▶ [SET EXERCISE]
How many lines in the rows below contain the string "tuplet"? Give only the number.

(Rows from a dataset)
● ● ● ●

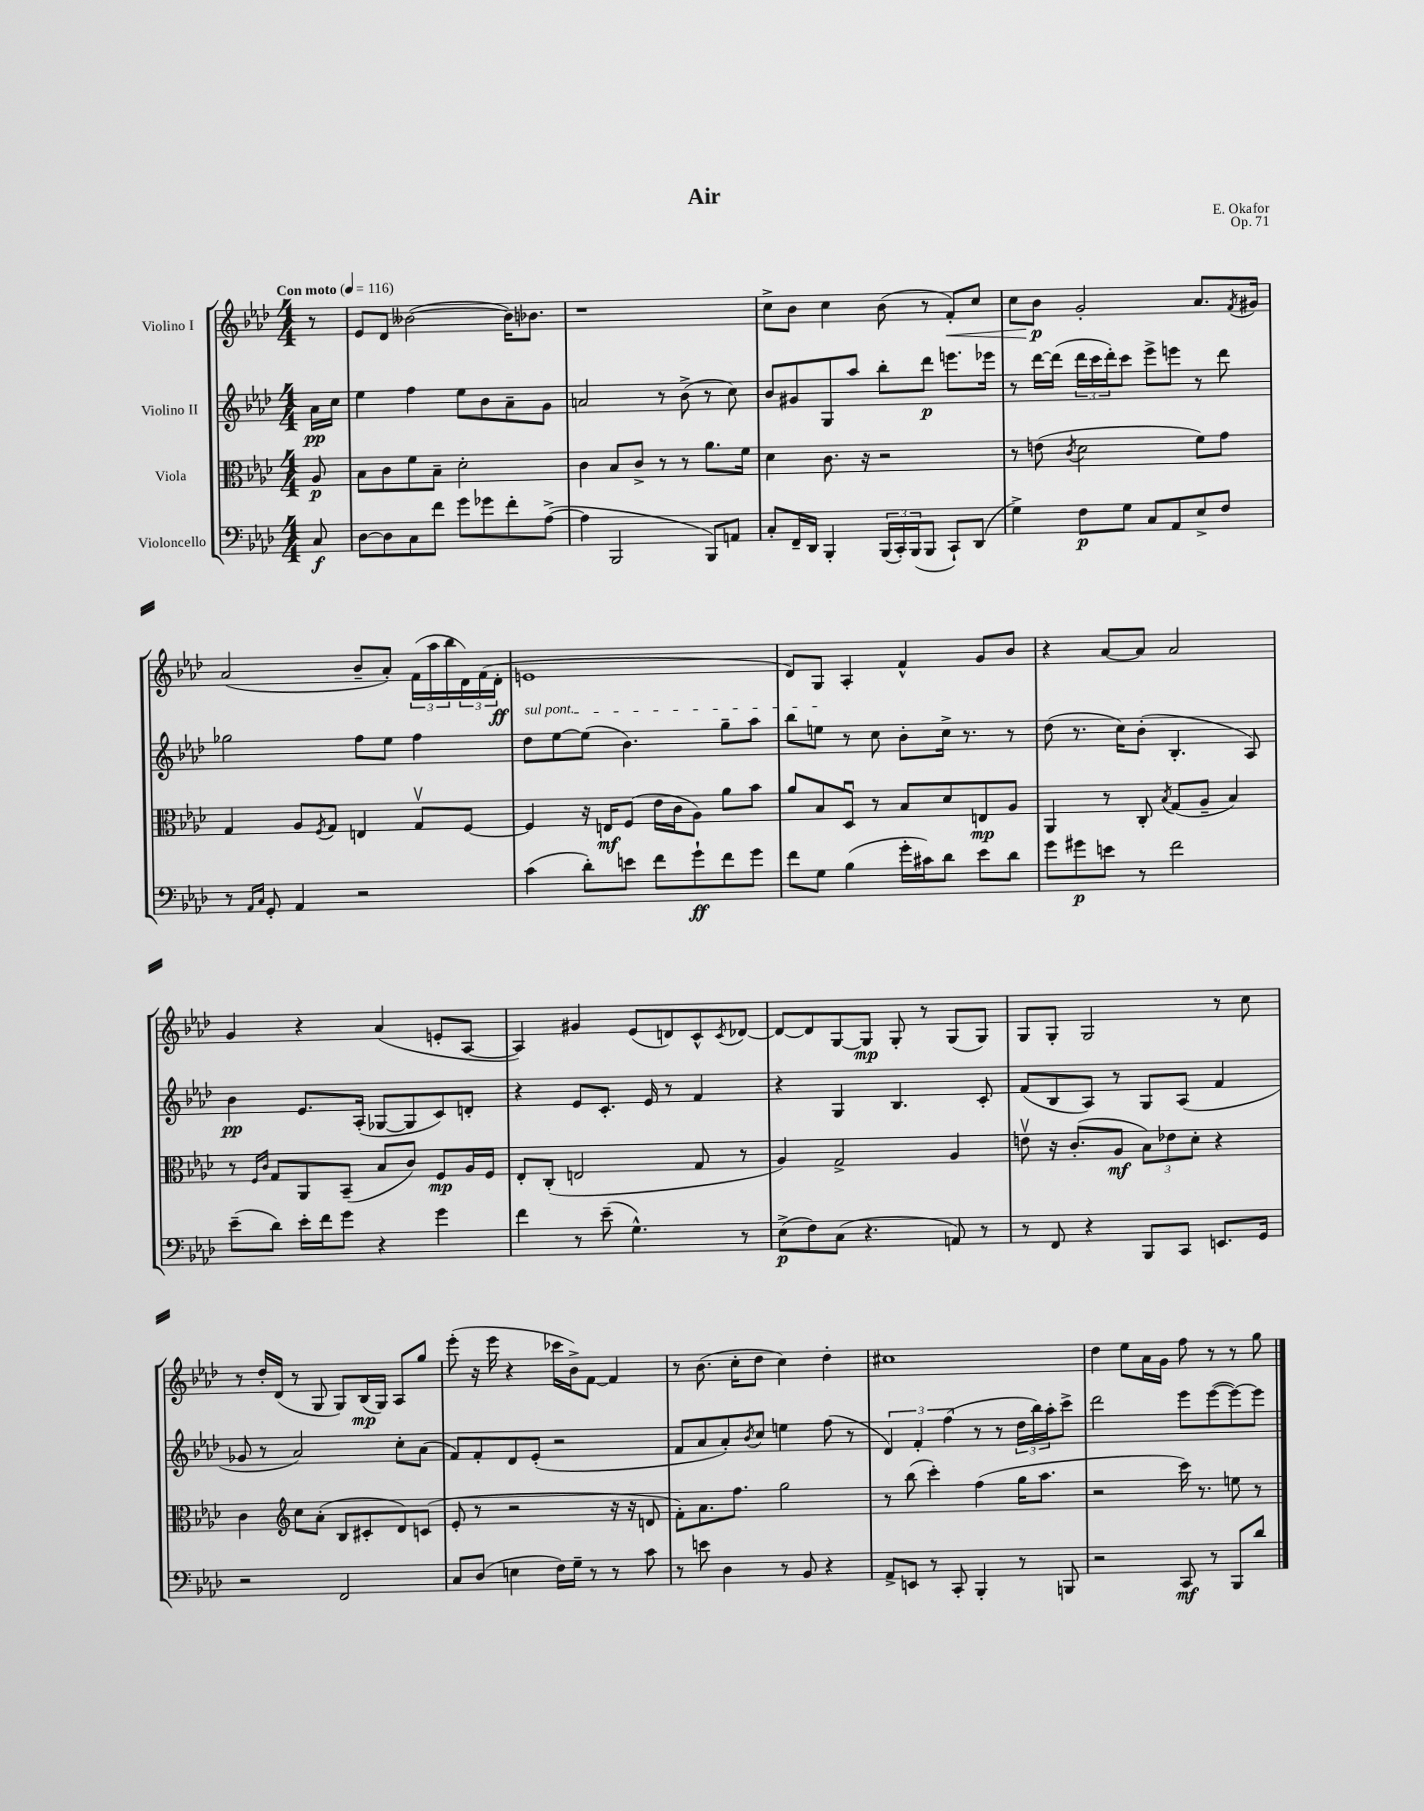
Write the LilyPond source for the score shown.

\header { title = "Air" composer = "E. Okafor" opus = "Op. 71" }
<<
\new StaffGroup <<
\new Staff = "s0" \with { instrumentName = "Violino I" } {
    \clef treble \key aes \major \numericTimeSignature \time 4/4 \partial 8 \tempo "Con moto" 4 = 116
    r8 |
    ees'8 des'8 beses'2~( beses'16) bes'8. |
    r1 |
    c''8-> bes'8 c''4 bes'8( r8 f'8-.\<) c''8 |
    c''8 bes'8\p\! g'2-. aes'8. \acciaccatura { f'8 } gis'16 |
    aes'2( bes'8-- aes'8-.) \tuplet 3/2 { f'16( aes''16 bes''16 } \tuplet 3/2 { des'16) f'16( des'16-.\ff } |
    e'1 |
    des'8) g8 aes4-. f'4-^ g'8 bes'8 |
    r4 aes'8~ aes'8 aes'2 |
    g'4 r4 aes'4( e'8-. aes8~ |
    aes4) gis'4 ees'8( d'8) c'8-^ \acciaccatura { c'8 } des'8~ |
    des'8~ des'8 g8~ g8\mp g8-. r8 g8( g8) |
    g8 g8-. g2 r8 c''8 |
    r8 des''16-. des'16( r8 g8 g8) bes16\mp( g16) aes8 g''8 |
    ees'''8-.( r16 ees'''16 r4 ces'''16 bes'16->) f'8~ f'4 |
    r8 bes'8.( c''16-. des''8 c''4) des''4-. |
    cis''1 |
    des''4 ees''8 aes'16 g'16 f''8 r8 r8 g''8 \bar "|." |
}
\new Staff = "s1" \with { instrumentName = "Violino II" } {
    \clef treble \key aes \major \numericTimeSignature \time 4/4 \partial 8
    aes'16\pp c''16 |
    ees''4 f''4 ees''8 bes'8 aes'8-- g'8 |
    a'2 r8 bes'8->( r8 c''8) |
    bes'8 gis'8 g8 aes''8 bes''8-. des'''8\p e'''8. ees'''16 |
    r8 des'''16~ des'''16( \tuplet 3/2 { des'''16 c'''16 des'''16-.) } c'''8 ees'''8-> e'''8 r8 des'''8 |
    ges''2 f''8 ees''8 f''4 |
    \once \override TextSpanner.bound-details.left.text = \markup { \italic "sul pont." } des''8\startTextSpan ees''8~ ees''8( bes'4.) g''8-- aes''8 |
    bes''8 e''8\stopTextSpan r8 c''8 bes'8-. c''16-> r8. r8 |
    des''8( r8. c''16) bes'8-.( bes4.-. aes8) |
    bes'4\pp ees'8. aes16-.( ges8~ ges8 c'8) d'8-. |
    r4 ees'8 c'8.-. ees'16 r8 f'4 |
    r4 g4 bes4. c'8-. |
    f'8( bes8 aes8) r8 g8 aes8( f'4 |
    ges'8 r8 aes'2) c''8-. aes'8( |
    f'8) f'8-. des'8 ees'8-.( r2 |
    f'8 aes'8 aes'8-.) \acciaccatura { bes'8 } c''8 e''4 f''8( r8 |
    \tuplet 3/2 { des'4) f'4-. f''4( } r8 r8 \tuplet 3/2 { des''16 bes''16) aes''16-. } c'''8-> |
    des'''2 ees'''8 ees'''8~( ees'''8~) ees'''8 \bar "|." |
}
\new Staff = "s2" \with { instrumentName = "Viola" } {
    \clef alto \key aes \major \numericTimeSignature \time 4/4 \partial 8
    aes8\p |
    bes8 c'8 f'8 bes8-- des'2-. |
    c'4 bes8 c'8-> r8 r8 aes'8. f'16 |
    des'4 c'8. r16 r2 |
    r8 e'8( \acciaccatura { c'8 } des'2 f'8) g'8 |
    g4 aes8 \acciaccatura { f8 } g8 e4 g8\upbow f8~ |
    f4 r16 e16\mf f8( ees'16 c'16 aes8) aes'8 bes'8 |
    aes'8 bes8 des8\downbow r8 bes8 des'8 e8\mp aes8 |
    aes,4 r8 c8-. \acciaccatura { bes8 } g8( aes8-- bes4) |
    r8 \grace { f16 c'16 } g8 aes,8 bes,8--( bes8 c'8) f8\mp aes16 f16 |
    ees8-. c8-.( e2 g8 r8 |
    aes4) g2-> aes4 |
    e'8\upbow r16 c'8.-.( aes8\mf \tuplet 3/2 { bes8) ees'8 des'8-. } r4 |
    c'4 \clef treble c''8 aes'8-.( bes8 cis'8-. des'8) c'8( |
    ees'8-. r8 r2 r16 r16 d'8 |
    f'8-.) aes'8. f''8. g''2 |
    r8 bes''8( c'''4-.) f''4( g''16 aes''8. |
    r2 c'''16) r8. e''8 r8 \bar "|." |
}
\new Staff = "s3" \with { instrumentName = "Violoncello" } {
    \clef bass \key aes \major \numericTimeSignature \time 4/4 \partial 8
    c8\f |
    des8~ des8 c8 f'8 g'8 ges'8 f'8-. aes8~->( |
    aes4 bes,,2 bes,,8) a,8 |
    c8-. f,16-- des,16 bes,,4-. \tuplet 3/2 { bes,,16( c,16-.) bes,,16( } bes,,8 c,8-!) des,8( |
    g4->) f8\p g8 c8 aes,8 ees8-> f8 |
    r8 \grace { aes,16 c16 } g,8-. aes,4 r2 |
    c'4( des'8-.) e'8 f'8 g'8-!\ff f'8 g'8 |
    f'8 g8 bes4( g'16-. cis'16) des'8 ees'8 des'8 |
    g'8 gis'8\p e'8 r8 f'2 |
    ees'8--( des'8) ees'16-. f'16 g'8 r4 g'4 |
    f'4 r8 ees'8--( g4.-^) r8 |
    ees8->\p( f8) c8( r4. a,8) r8 |
    r8 f,8 r4 bes,,8 c,8 e,8. g,16 |
    r2 f,2 |
    c8 des8( e4 f16) g16-- r8 r8 c'8 |
    r8 e'8 des4 r8 bes,8 r4 |
    aes,8-> e,8 r8 c,8-. bes,,4-. r8 b,,8 |
    r2 c,8\mf r8 bes,,8 des'8 \bar "|." |
}
>>
>>
\layout { \context { \Score \remove "Bar_number_engraver" } }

● ● ● ●

▶ [RESULT]
5